### Objective
Reproduce the listing below line for line, leaving out the picture lines.

----------------

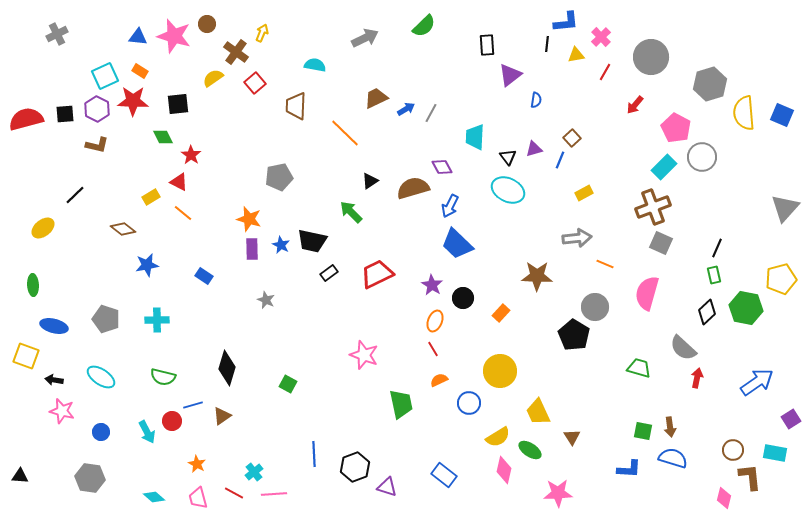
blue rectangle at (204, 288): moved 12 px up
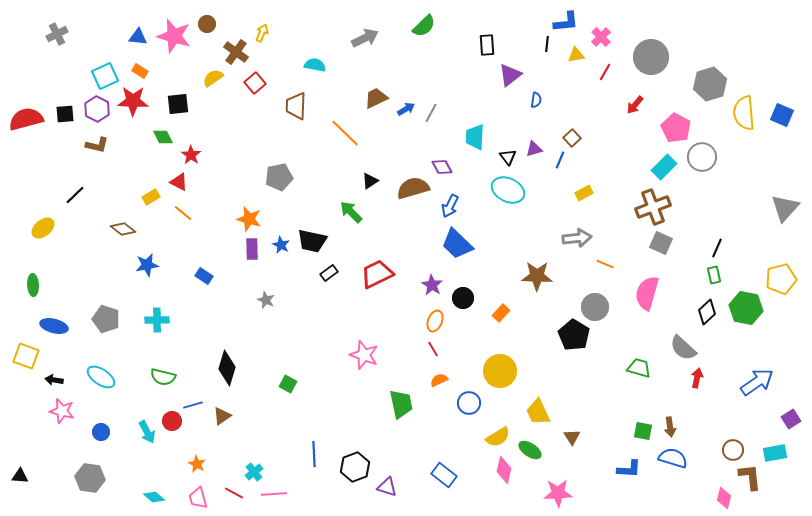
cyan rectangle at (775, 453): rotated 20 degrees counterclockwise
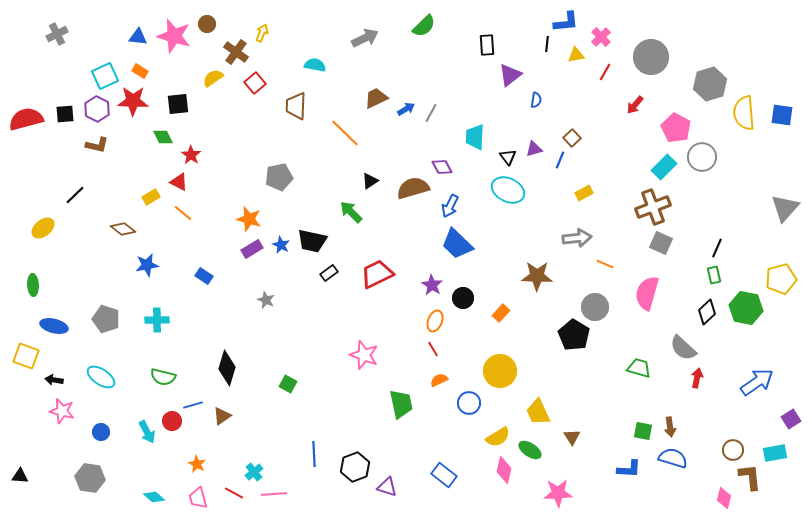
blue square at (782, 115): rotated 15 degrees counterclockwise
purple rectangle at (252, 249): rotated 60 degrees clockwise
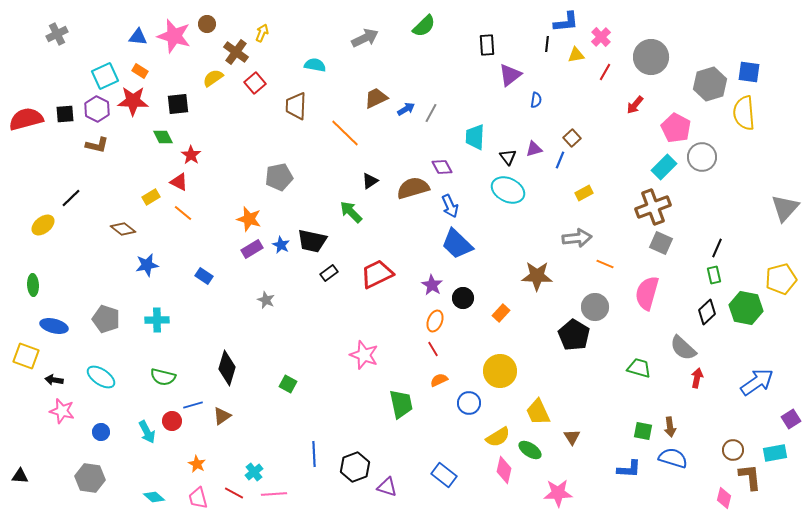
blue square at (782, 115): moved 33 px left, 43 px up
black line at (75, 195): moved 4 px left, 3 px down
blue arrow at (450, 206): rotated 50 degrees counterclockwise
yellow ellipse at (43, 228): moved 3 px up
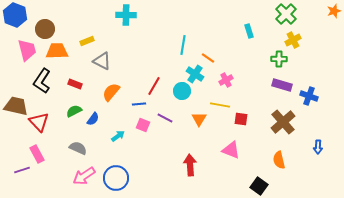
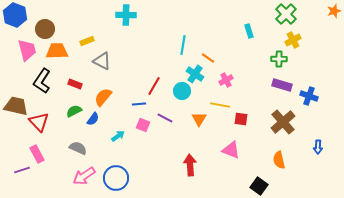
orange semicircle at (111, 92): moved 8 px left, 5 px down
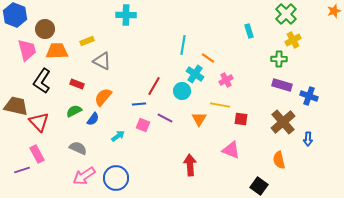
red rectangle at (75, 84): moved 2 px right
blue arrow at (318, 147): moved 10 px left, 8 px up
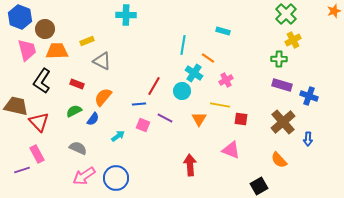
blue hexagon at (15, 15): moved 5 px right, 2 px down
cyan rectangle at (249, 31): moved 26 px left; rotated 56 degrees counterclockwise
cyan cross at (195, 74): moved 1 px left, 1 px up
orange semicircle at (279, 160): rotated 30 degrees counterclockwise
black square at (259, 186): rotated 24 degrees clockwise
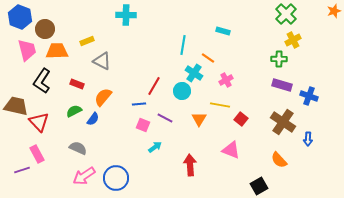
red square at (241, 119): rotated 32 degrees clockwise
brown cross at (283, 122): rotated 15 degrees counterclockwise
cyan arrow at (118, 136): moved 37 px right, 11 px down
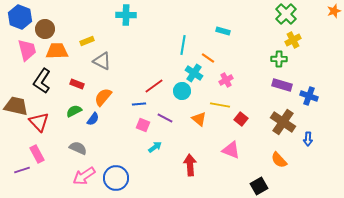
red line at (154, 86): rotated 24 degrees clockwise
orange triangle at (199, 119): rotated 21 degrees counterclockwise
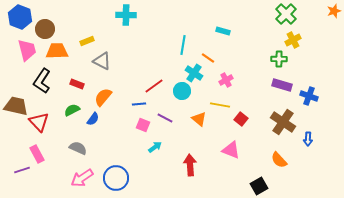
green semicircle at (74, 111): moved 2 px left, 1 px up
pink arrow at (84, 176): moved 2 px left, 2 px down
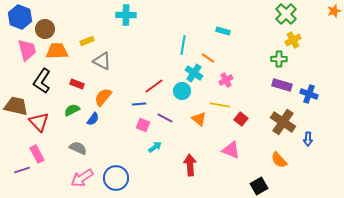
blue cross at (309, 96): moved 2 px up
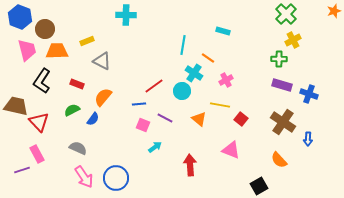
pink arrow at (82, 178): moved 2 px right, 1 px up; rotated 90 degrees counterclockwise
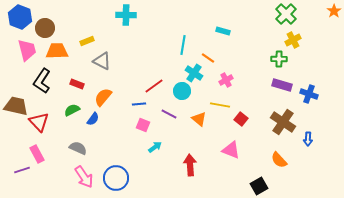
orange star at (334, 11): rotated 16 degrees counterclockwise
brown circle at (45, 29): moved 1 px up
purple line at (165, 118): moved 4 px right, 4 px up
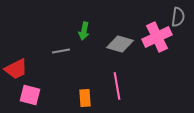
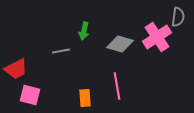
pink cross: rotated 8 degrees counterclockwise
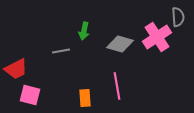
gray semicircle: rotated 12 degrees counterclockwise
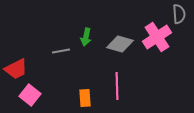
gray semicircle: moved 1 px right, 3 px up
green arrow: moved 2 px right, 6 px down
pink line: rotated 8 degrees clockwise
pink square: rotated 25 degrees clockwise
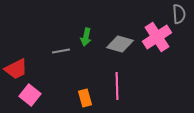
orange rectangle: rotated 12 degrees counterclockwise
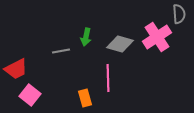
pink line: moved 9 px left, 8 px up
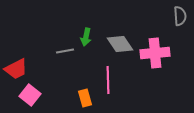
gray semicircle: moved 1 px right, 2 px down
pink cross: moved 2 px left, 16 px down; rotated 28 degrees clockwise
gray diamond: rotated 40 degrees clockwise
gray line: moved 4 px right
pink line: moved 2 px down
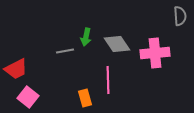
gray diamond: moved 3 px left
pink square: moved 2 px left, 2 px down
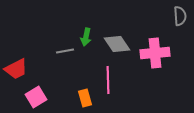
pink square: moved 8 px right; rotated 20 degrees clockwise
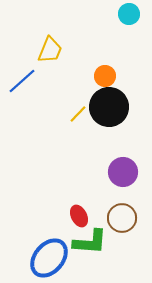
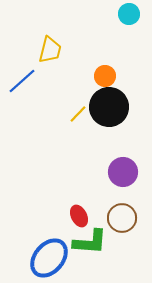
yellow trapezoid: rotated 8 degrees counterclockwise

----------------

### Output of the task
blue rectangle at (204, 288): moved 12 px up
cyan rectangle at (775, 453): rotated 20 degrees counterclockwise
blue square at (782, 115): rotated 15 degrees counterclockwise
purple rectangle at (252, 249): rotated 60 degrees clockwise
blue square at (782, 115): moved 33 px left, 43 px up
black line at (75, 195): moved 4 px left, 3 px down
blue arrow at (450, 206): rotated 50 degrees counterclockwise
yellow ellipse at (43, 228): moved 3 px up
orange semicircle at (111, 92): moved 8 px left, 5 px down
red rectangle at (75, 84): moved 2 px right
blue arrow at (318, 147): moved 10 px left, 8 px up
blue hexagon at (15, 15): moved 5 px right, 2 px down
cyan rectangle at (249, 31): moved 26 px left; rotated 56 degrees counterclockwise
cyan cross at (195, 74): moved 1 px left, 1 px up
orange semicircle at (279, 160): rotated 30 degrees counterclockwise
black square at (259, 186): rotated 24 degrees clockwise
red square at (241, 119): rotated 32 degrees clockwise
brown cross at (283, 122): rotated 15 degrees counterclockwise
cyan arrow at (118, 136): moved 37 px right, 11 px down
red line at (154, 86): rotated 24 degrees clockwise
orange triangle at (199, 119): rotated 21 degrees counterclockwise
green semicircle at (74, 111): moved 2 px left, 1 px up
pink arrow at (84, 176): moved 2 px left, 2 px down
blue cross at (309, 96): moved 2 px up
pink arrow at (82, 178): moved 2 px right, 1 px up; rotated 90 degrees counterclockwise
orange star at (334, 11): rotated 16 degrees counterclockwise
brown circle at (45, 29): moved 1 px up
purple line at (165, 118): moved 4 px right, 4 px up
pink cross: rotated 8 degrees counterclockwise
gray semicircle: rotated 12 degrees counterclockwise
gray semicircle: moved 1 px right, 3 px up
green arrow: moved 2 px right, 6 px down
pink line: rotated 8 degrees clockwise
pink square: rotated 25 degrees clockwise
orange rectangle: rotated 12 degrees counterclockwise
pink line: moved 9 px left, 8 px up
gray semicircle: moved 1 px right, 2 px down
pink cross: moved 2 px left, 16 px down; rotated 28 degrees clockwise
gray diamond: rotated 40 degrees clockwise
gray line: moved 4 px right
pink line: moved 2 px down
gray diamond: moved 3 px left
pink square: moved 2 px left, 2 px down
pink square: moved 8 px right; rotated 20 degrees clockwise
yellow trapezoid: rotated 8 degrees counterclockwise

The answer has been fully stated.